Records to process
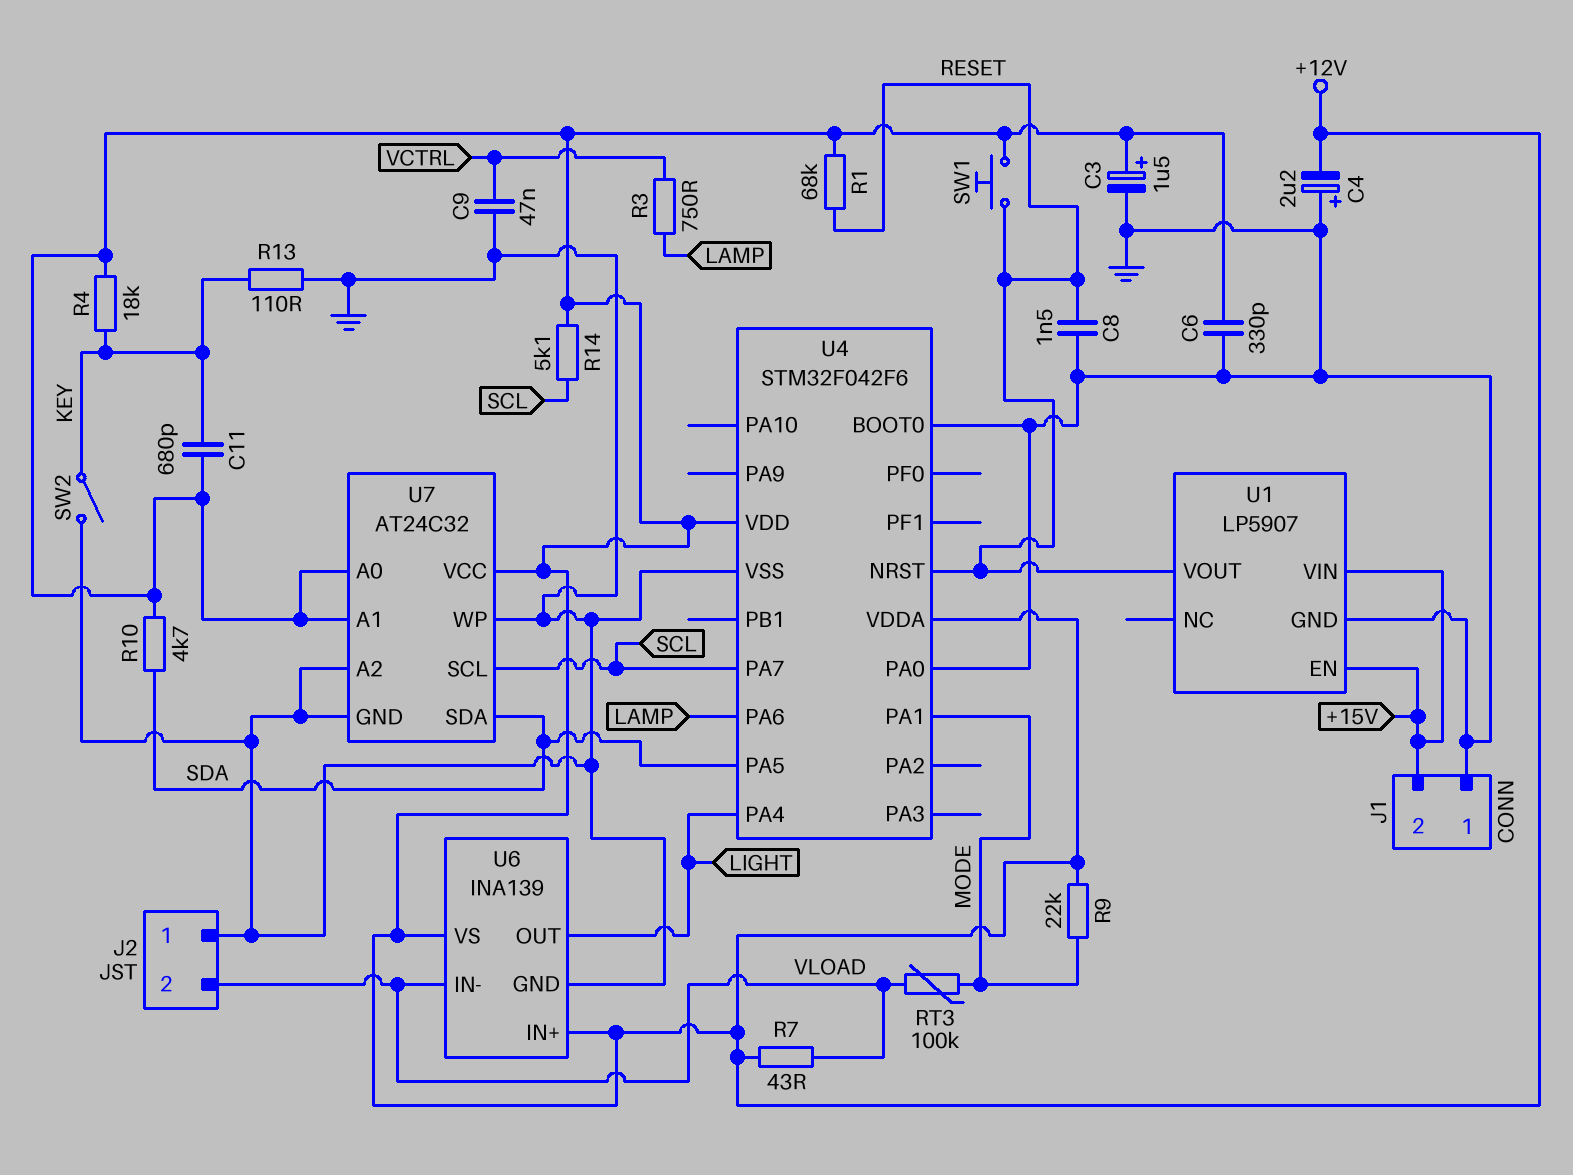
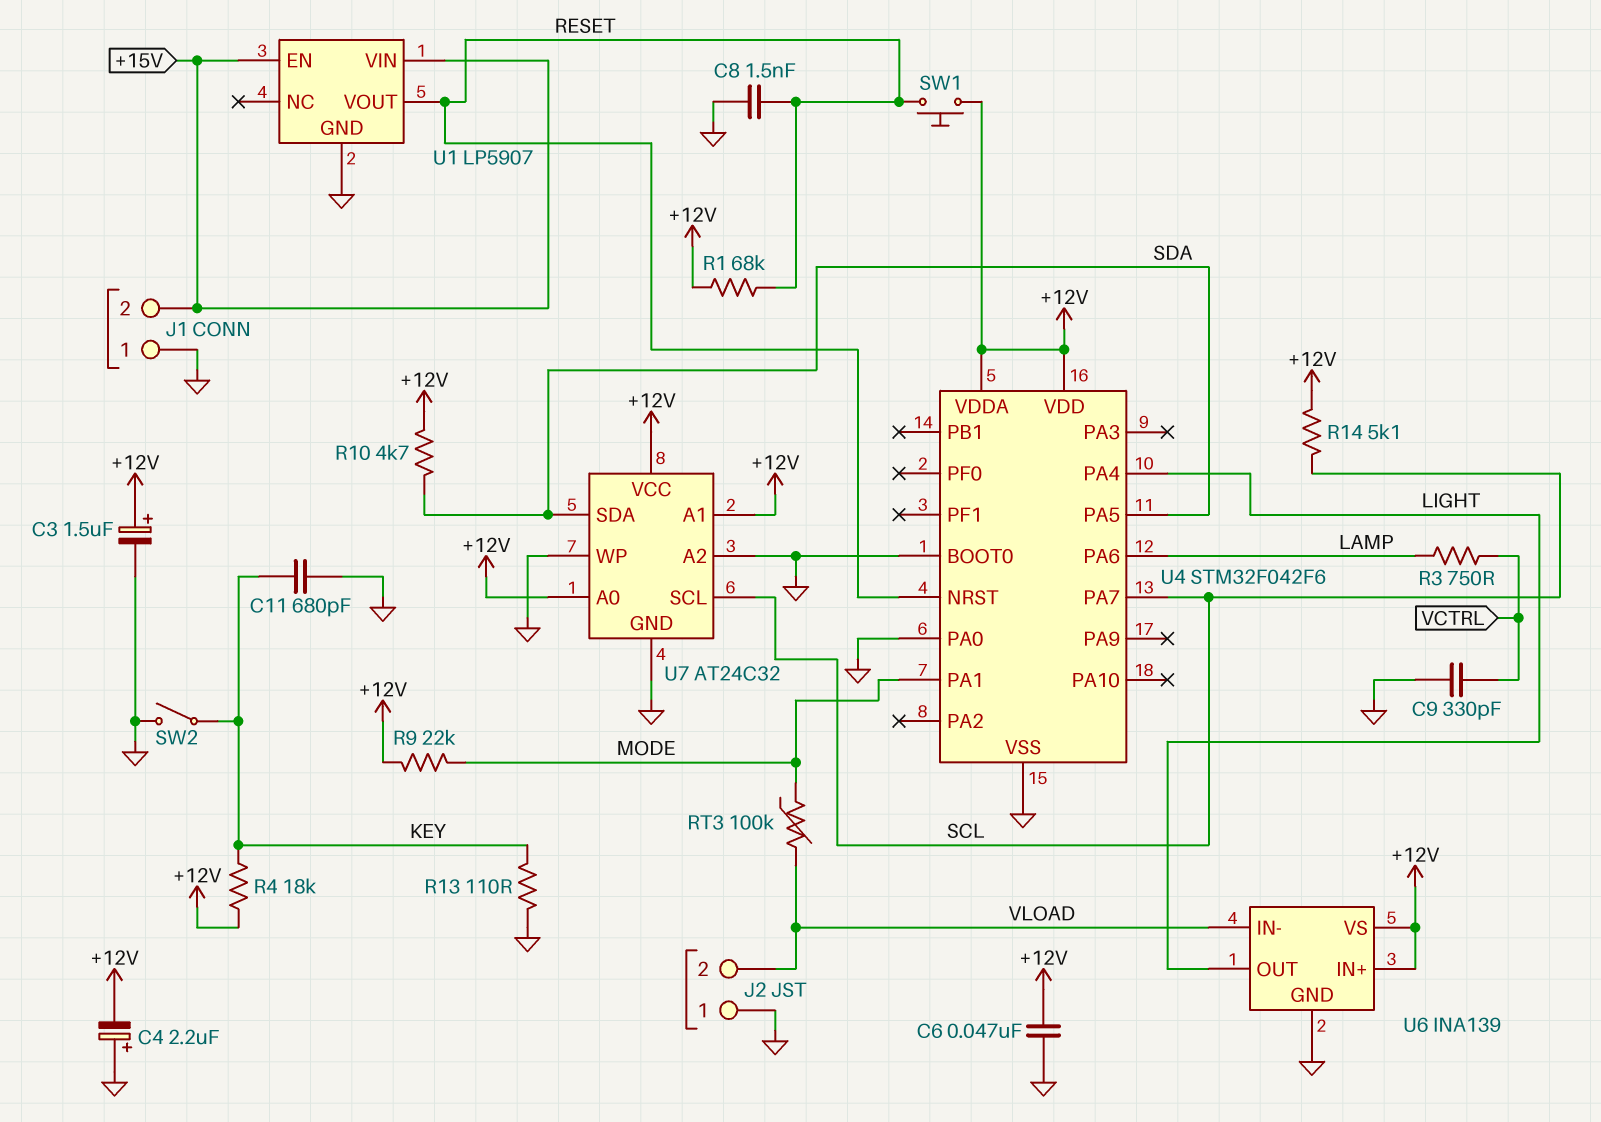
C6: 330pF (+12V, GND) -> 47nF (+12V, GND)
C9: 47nF (GND, VCTRL) -> 330pF (GND, VCTRL)
C11: 680pF (+12V, KEY) -> 680pF (GND, KEY)
R7: 43 (+12V, VLOAD) -> none

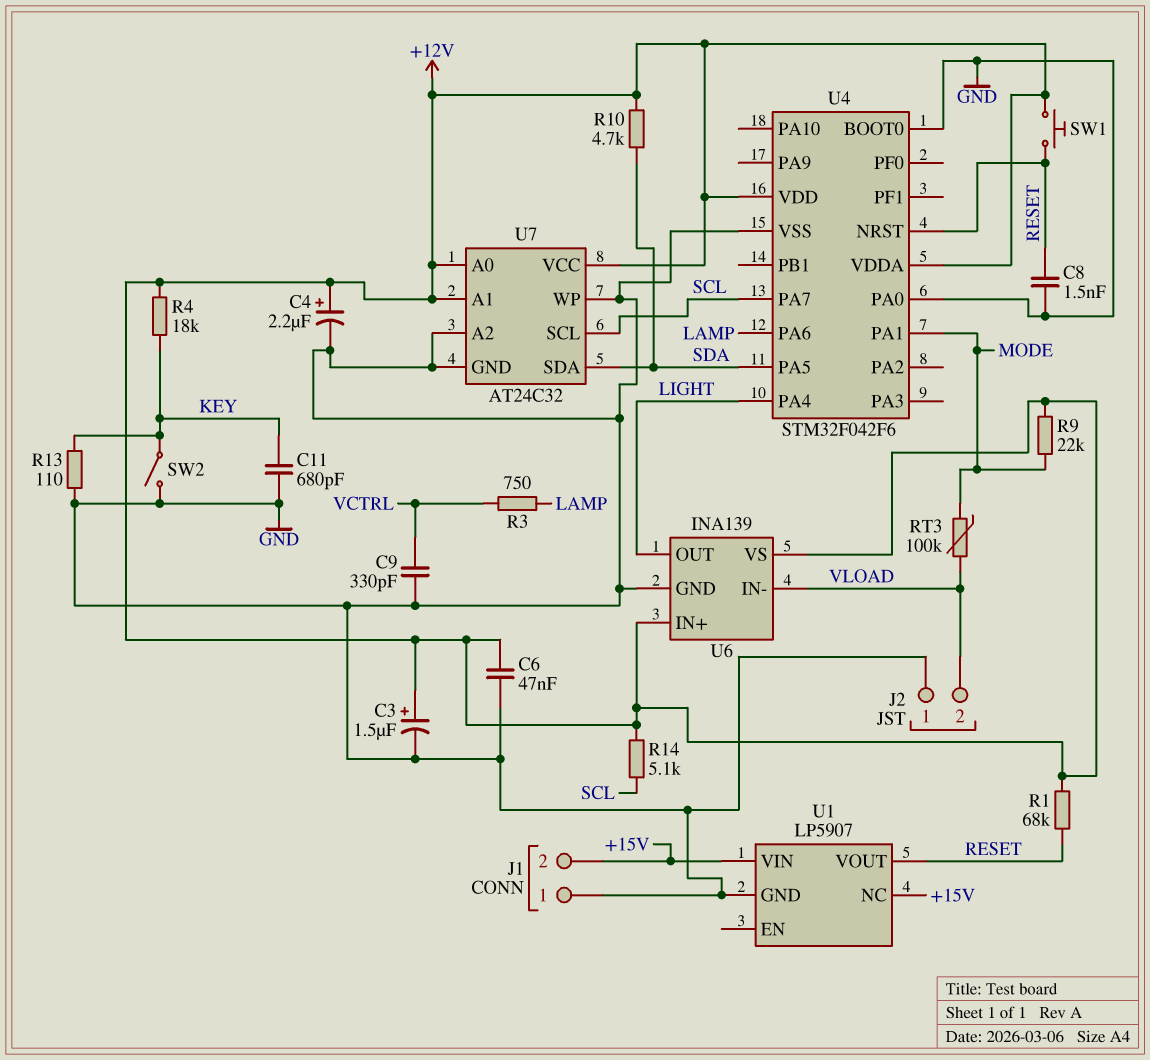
C4: 2.2uF (plus GND, minus +12V) -> 2.2uF (plus +12V, minus GND)
U1 pin EN: +15V -> none
U1 pin NC: none -> +15V

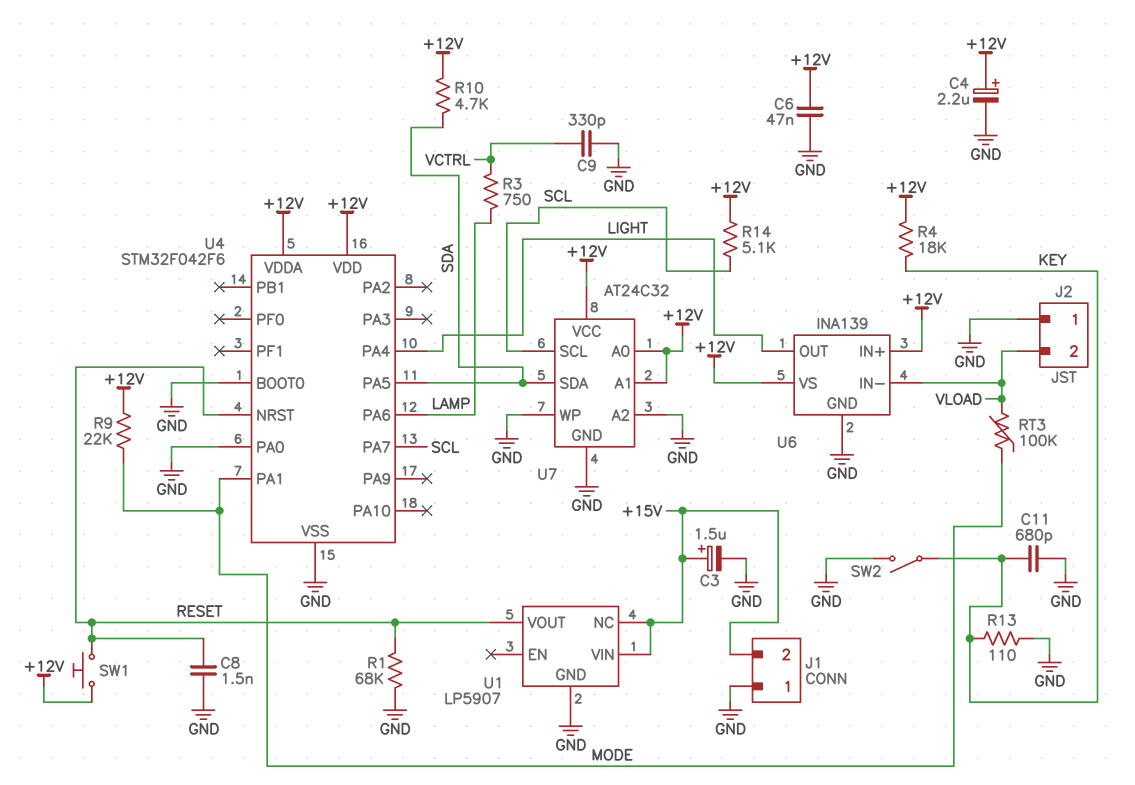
C3: 1.5uF (plus +12V, minus GND) -> 1.5uF (plus +15V, minus GND)
R1: 68k (+12V, RESET) -> 68k (GND, RESET)

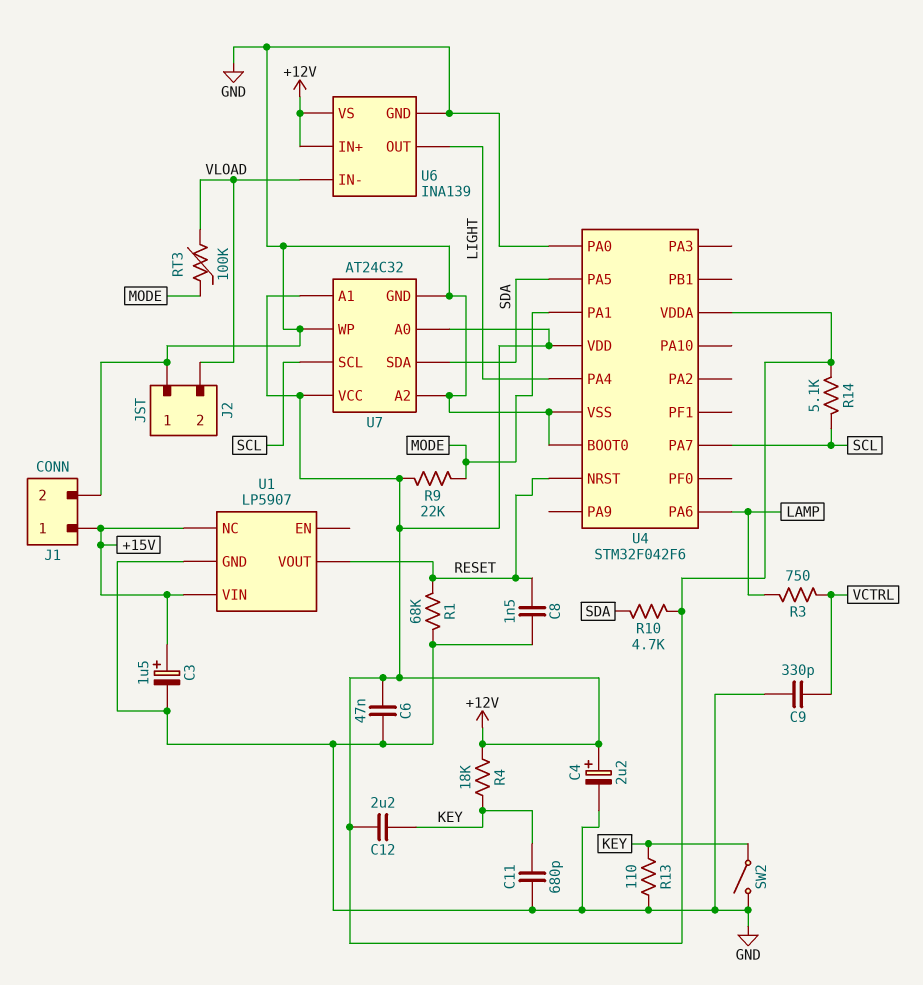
C12: none -> 2.2uF (+12V, KEY)
J1 pin 1: GND -> +15V
J1 pin 2: +15V -> GND
SW1: button (+12V, RESET) -> none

Exercise objective
All that is required is the lines from the line containing "R1: 68k (+12V, RESET) -> 68k (GND, RESET)" through the end of the records above, copied exactly, and none of the pictures.

Response
R1: 68k (+12V, RESET) -> 68k (GND, RESET)

C12: none -> 2.2uF (+12V, KEY)
J1 pin 1: GND -> +15V
J1 pin 2: +15V -> GND
SW1: button (+12V, RESET) -> none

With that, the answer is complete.